[Image change detection data]
__________________________________________________

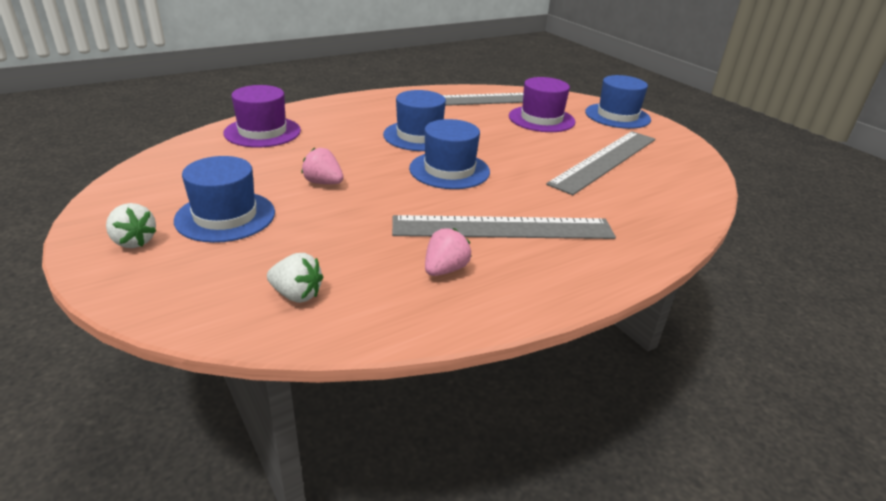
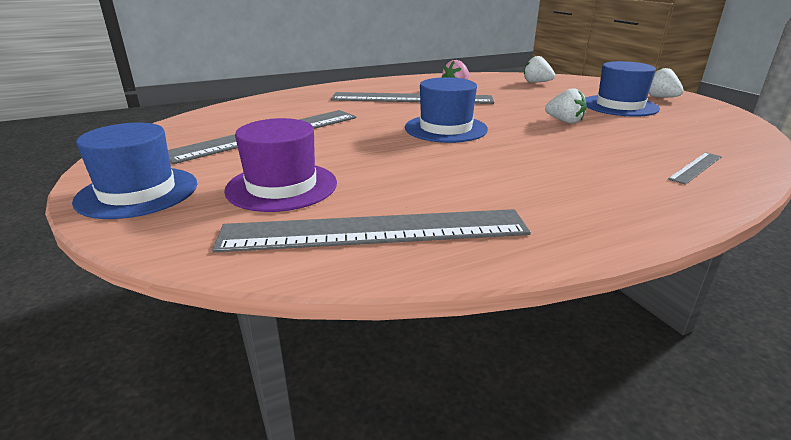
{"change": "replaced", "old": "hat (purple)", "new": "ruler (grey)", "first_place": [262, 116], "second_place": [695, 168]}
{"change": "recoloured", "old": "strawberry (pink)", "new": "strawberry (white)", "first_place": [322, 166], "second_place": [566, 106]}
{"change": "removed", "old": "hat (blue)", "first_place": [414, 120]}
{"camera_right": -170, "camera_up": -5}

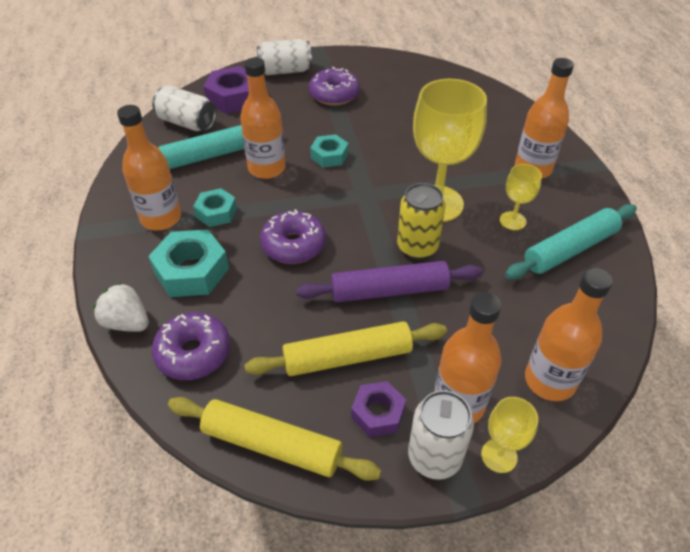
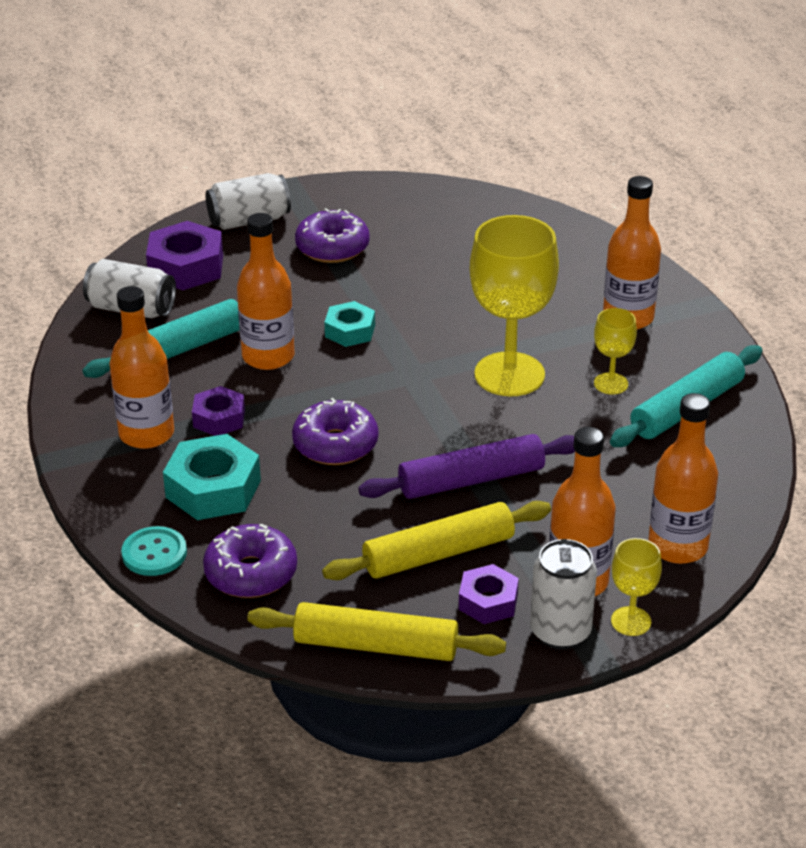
{"change": "replaced", "old": "strawberry (white)", "new": "button (turquoise)", "first_place": [121, 307], "second_place": [154, 551]}
{"change": "recoloured", "old": "nut (turquoise)", "new": "nut (purple)", "first_place": [215, 207], "second_place": [218, 411]}
{"change": "removed", "old": "can (yellow)", "first_place": [421, 221]}
{"camera_right": -10, "camera_up": -10}

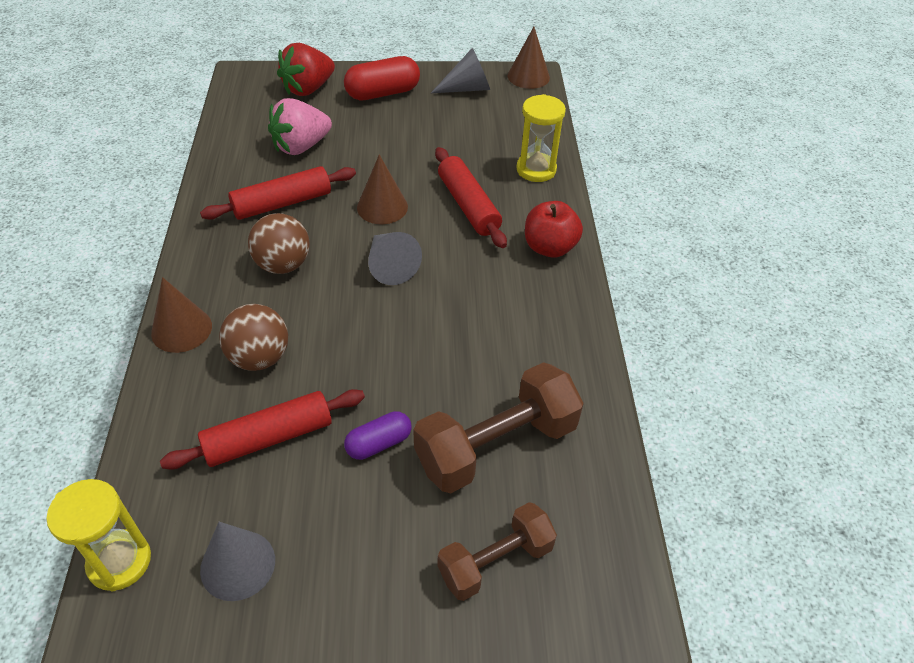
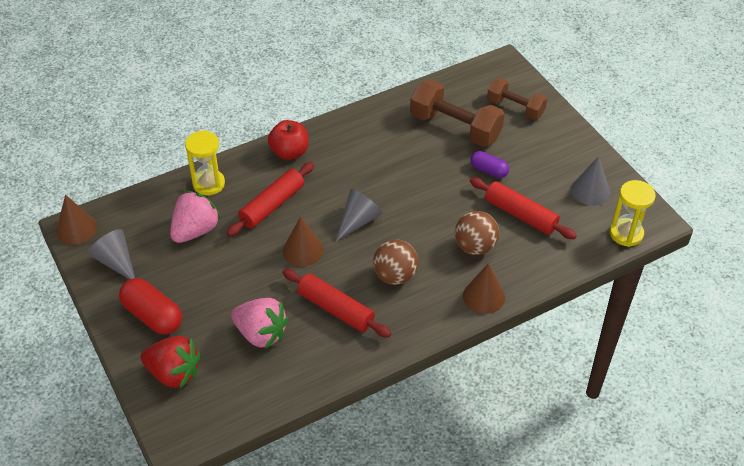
{"change": "added", "new": "strawberry (pink)", "second_place": [195, 217]}
{"camera_right": -115, "camera_up": 0}

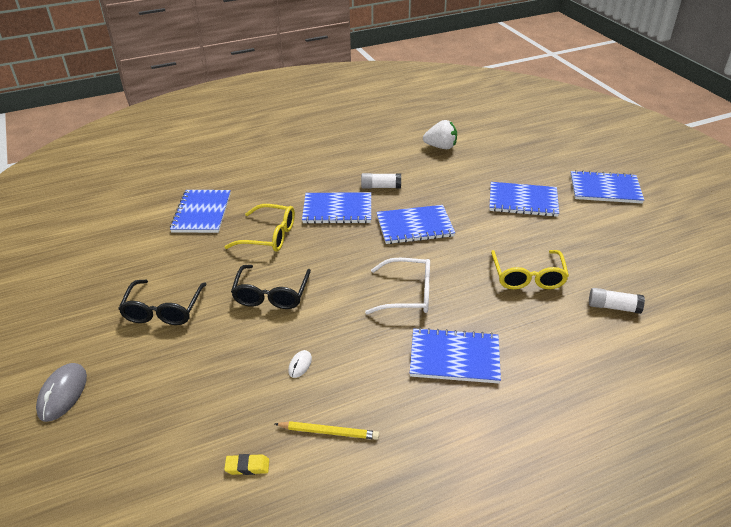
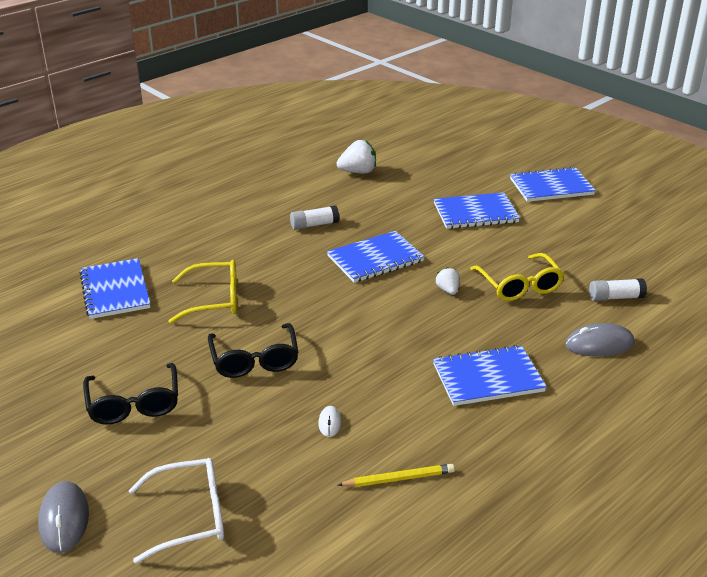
{"change": "removed", "old": "eraser (yellow)", "first_place": [246, 464]}
{"change": "removed", "old": "notebook (blue)", "first_place": [336, 208]}
{"change": "moved", "old": "glasses (white)", "first_place": [397, 286], "second_place": [176, 511]}
{"change": "added", "new": "strawberry (white)", "second_place": [448, 281]}
{"change": "added", "new": "mouse (grey)", "second_place": [600, 340]}
{"camera_right": -20, "camera_up": -5}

__________________________________________________

#### What the task asks
Each line of the records that contains the string "purple" must be copied.

#### Finished task
{"change": "replaced", "old": "hat (purple)", "new": "ruler (grey)", "first_place": [262, 116], "second_place": [695, 168]}
{"change": "recoloured", "old": "nut (turquoise)", "new": "nut (purple)", "first_place": [215, 207], "second_place": [218, 411]}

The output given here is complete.